▶ To do:
Return every line below in which "none" appears.

....

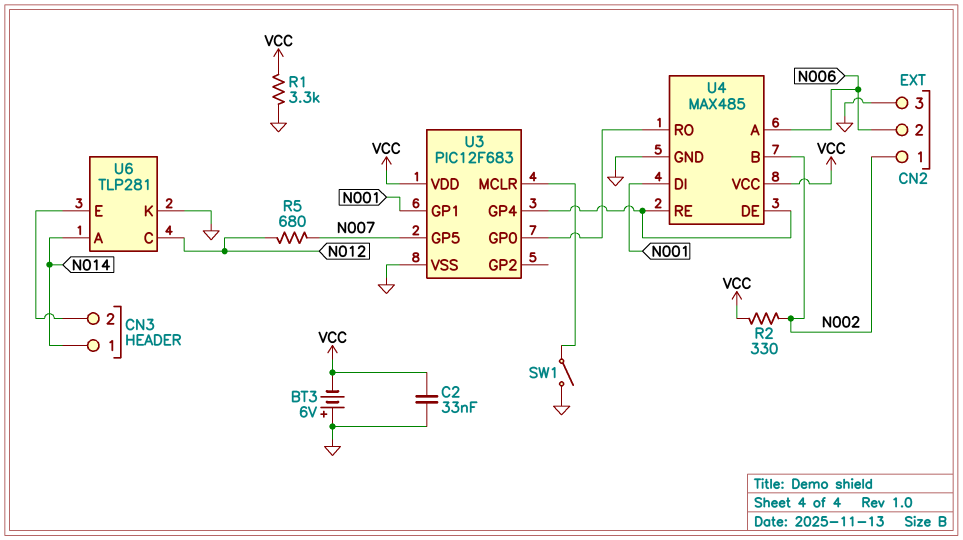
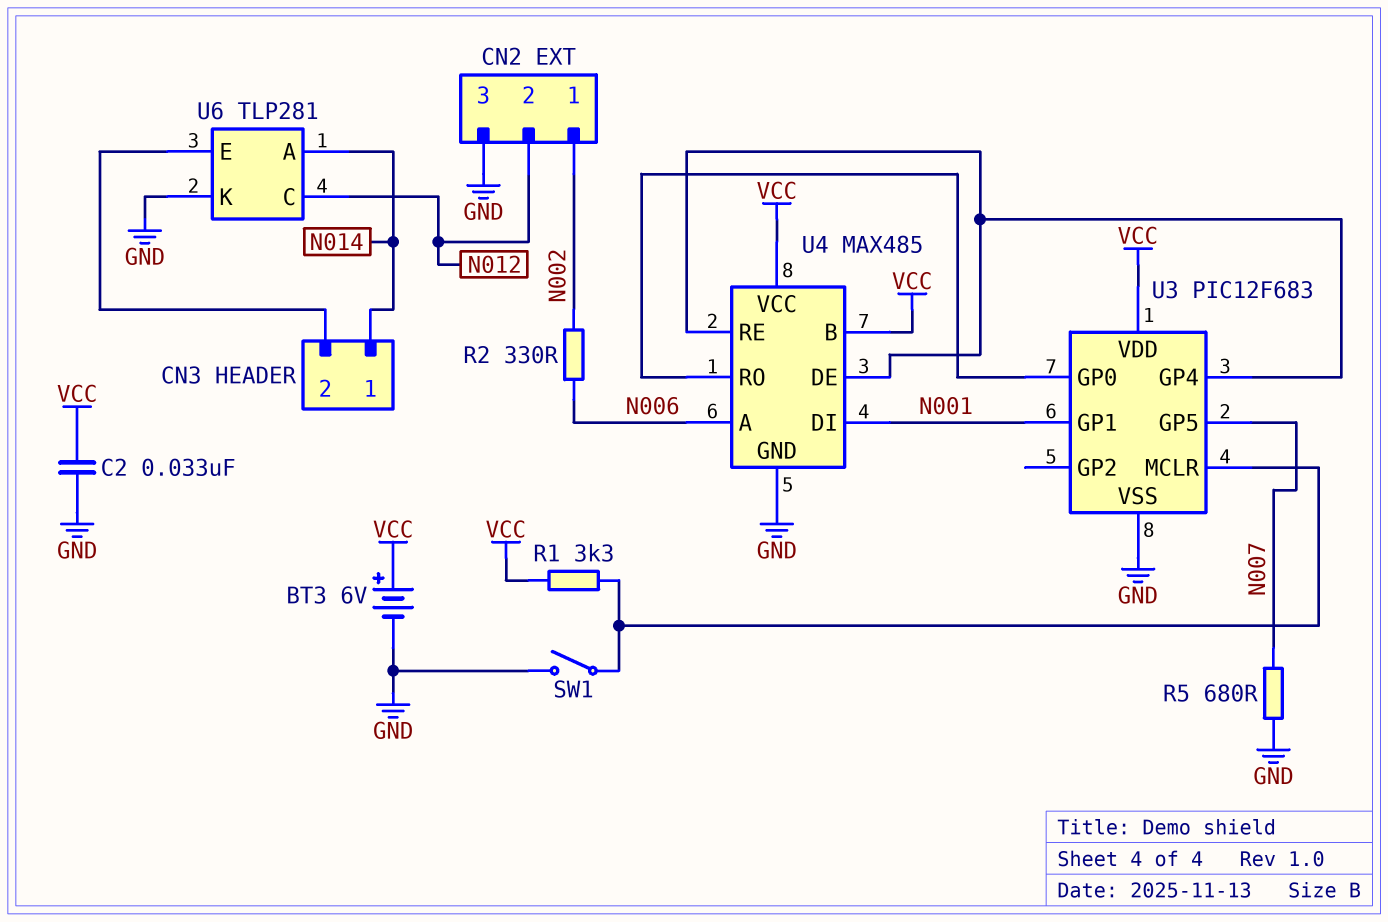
BT3: 6V (plus GND, minus VCC) -> 6V (plus VCC, minus GND)
CN2 pin 2: N006 -> N012
R1: 3.3k (GND, VCC) -> 3.3k (U3/MCLR, VCC)
R2: 330 (N002, VCC) -> 330 (N002, N006)
R5: 680 (N007, N012) -> 680 (GND, N007)
U4 pin B: N002 -> VCC

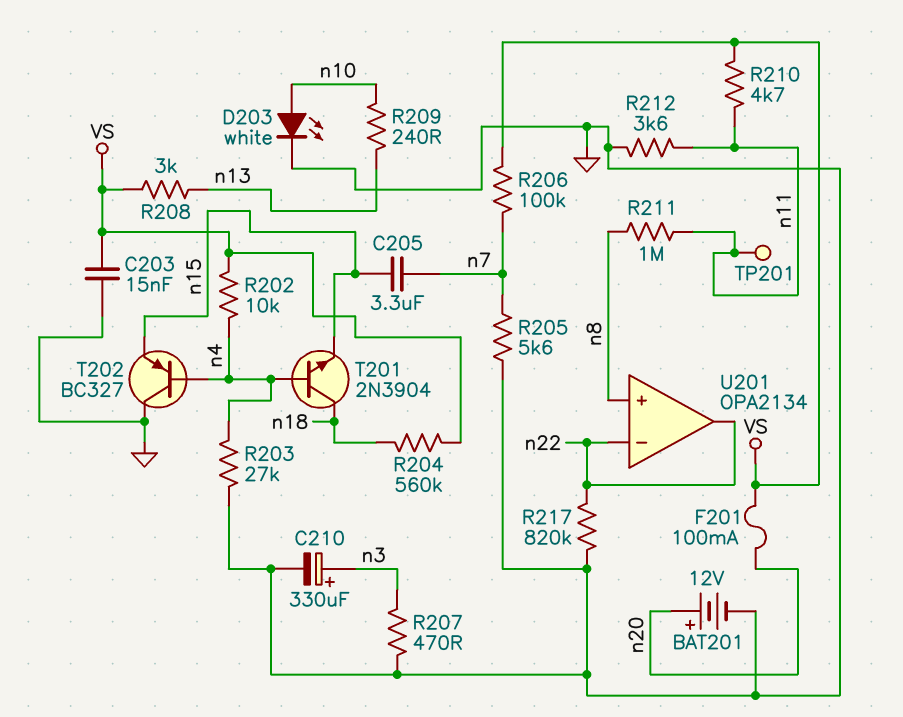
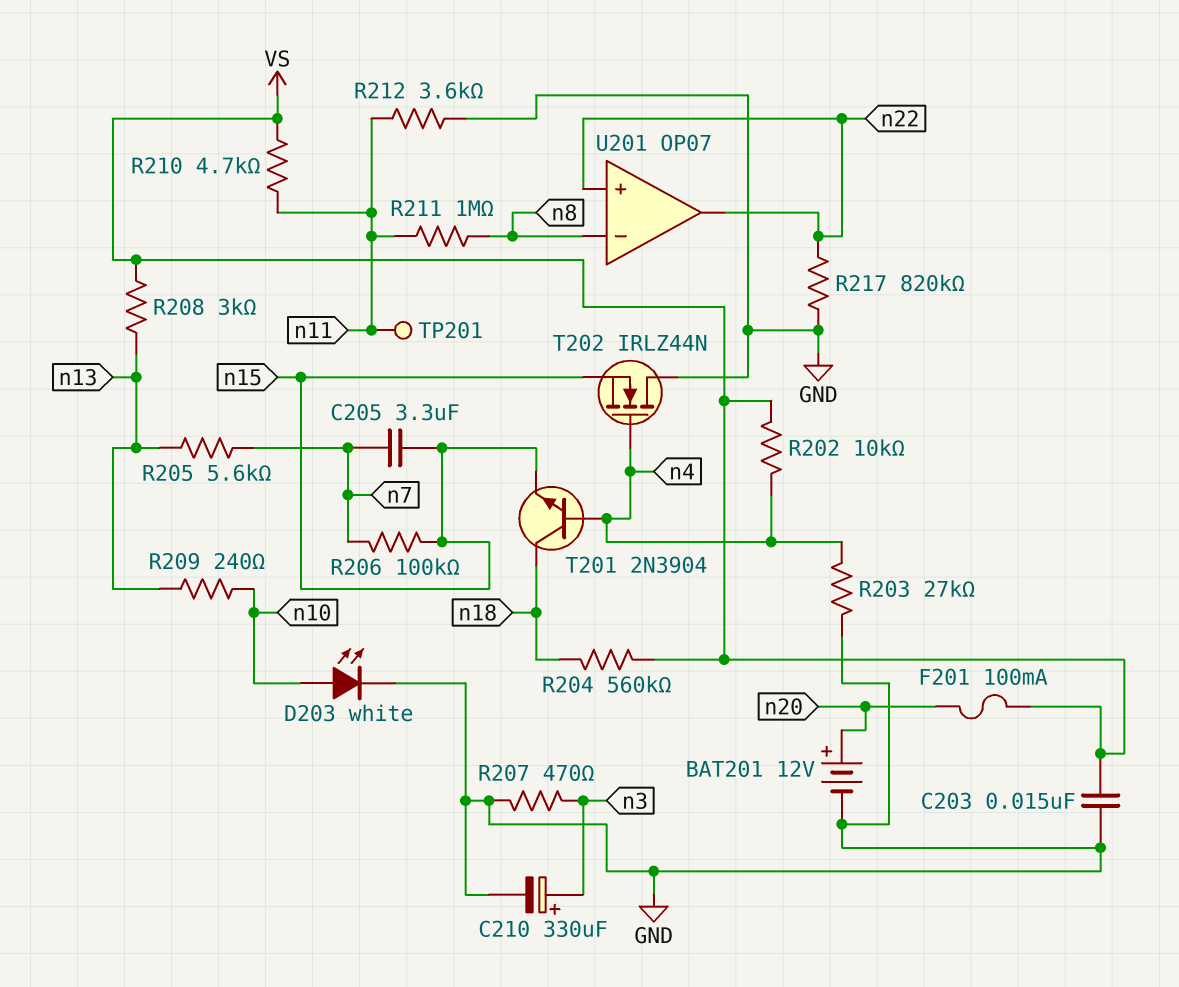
R205: 5.6k (GND, n7) -> 5.6k (n7, n13)
R206: 100k (VS, n7) -> 100k (n7, n15)
T202: PNP BC327 (B n4, C GND, E n15) -> NMOS IRLZ44N (G n4, D GND, S n15)
U201: OPA2134 -> OP07
U201 pin in+: n8 -> n22
U201 pin in-: n22 -> n8

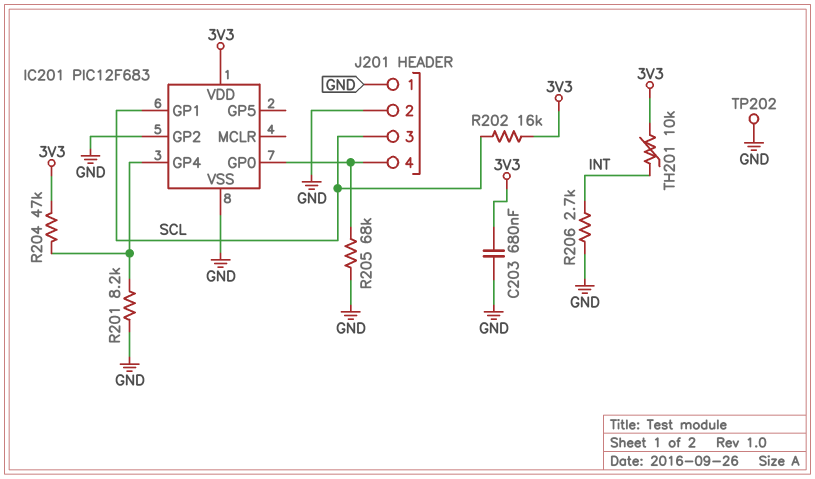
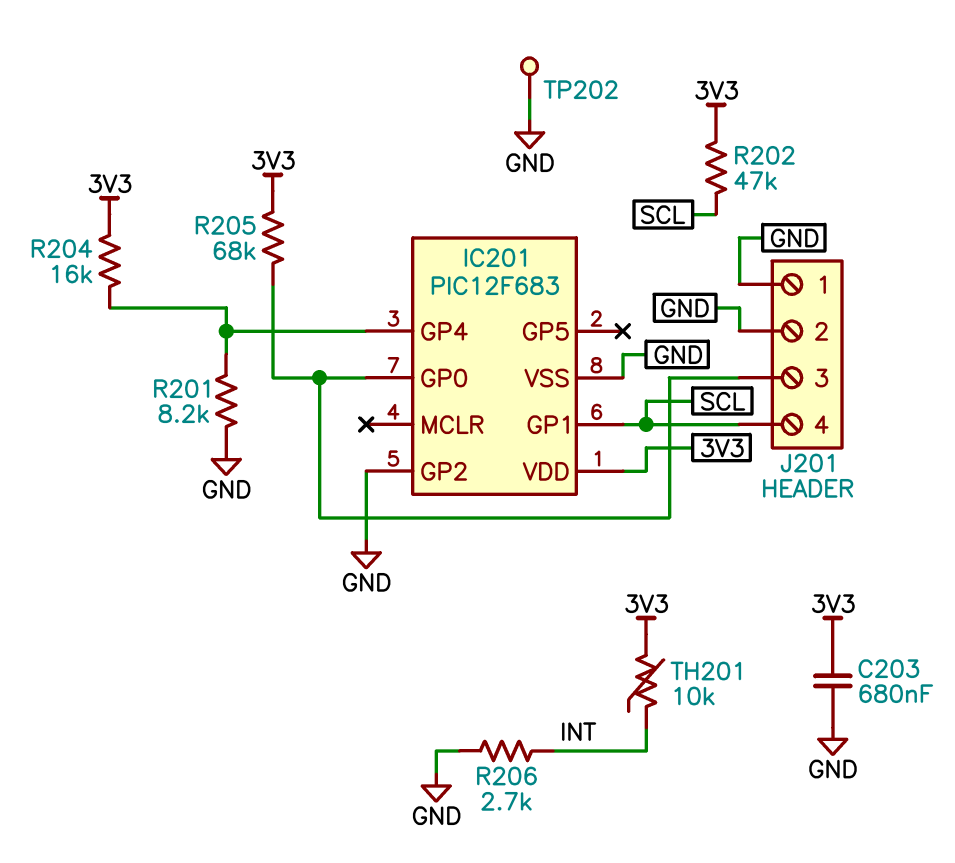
J201 pin 3: SCL -> IC201/GP0
J201 pin 4: IC201/GP0 -> SCL
R202: 16k (3V3, SCL) -> 47k (3V3, SCL)
R204: 47k (3V3, IC201/GP4) -> 16k (3V3, IC201/GP4)
R205: 68k (GND, IC201/GP0) -> 68k (3V3, IC201/GP0)

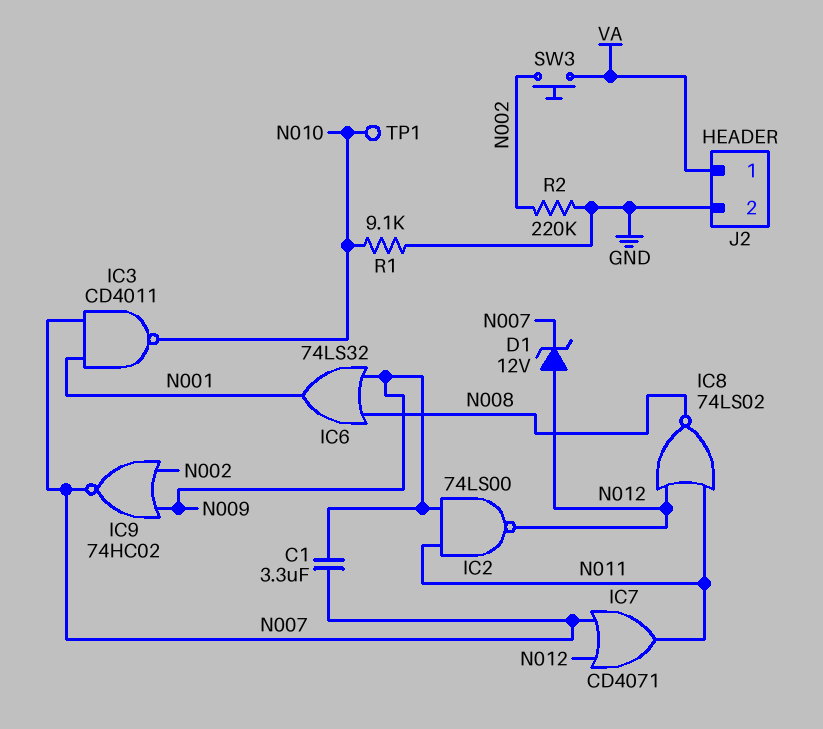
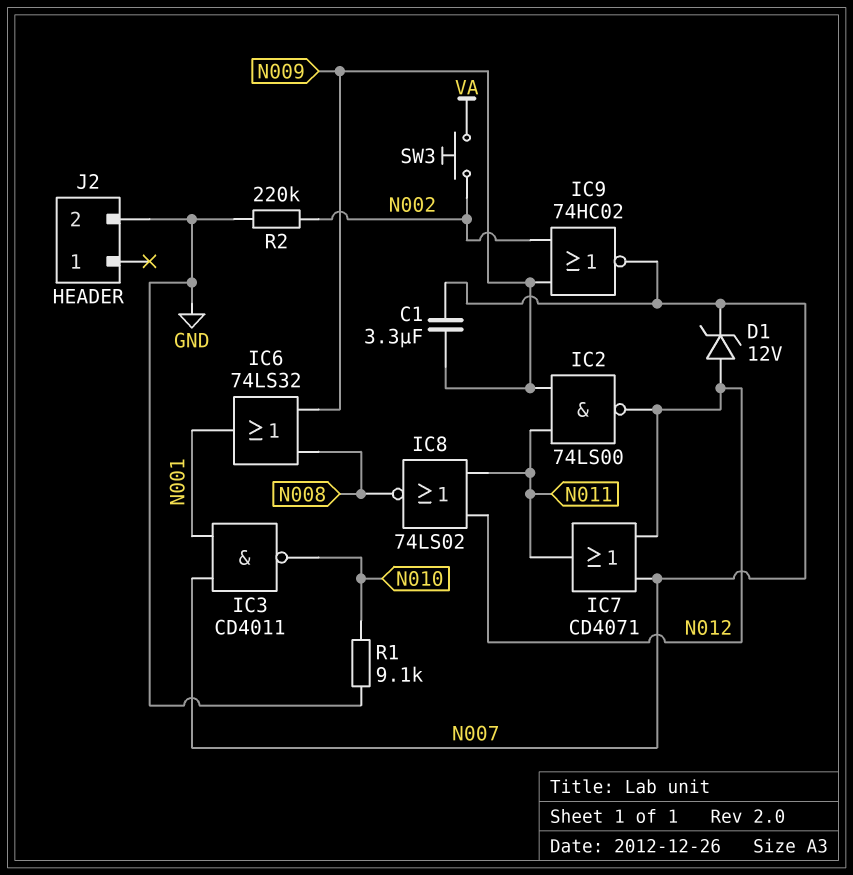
J2 pin 1: VA -> none
TP1: test point (N010) -> none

....

▶ Expected answer:
J2 pin 1: VA -> none
TP1: test point (N010) -> none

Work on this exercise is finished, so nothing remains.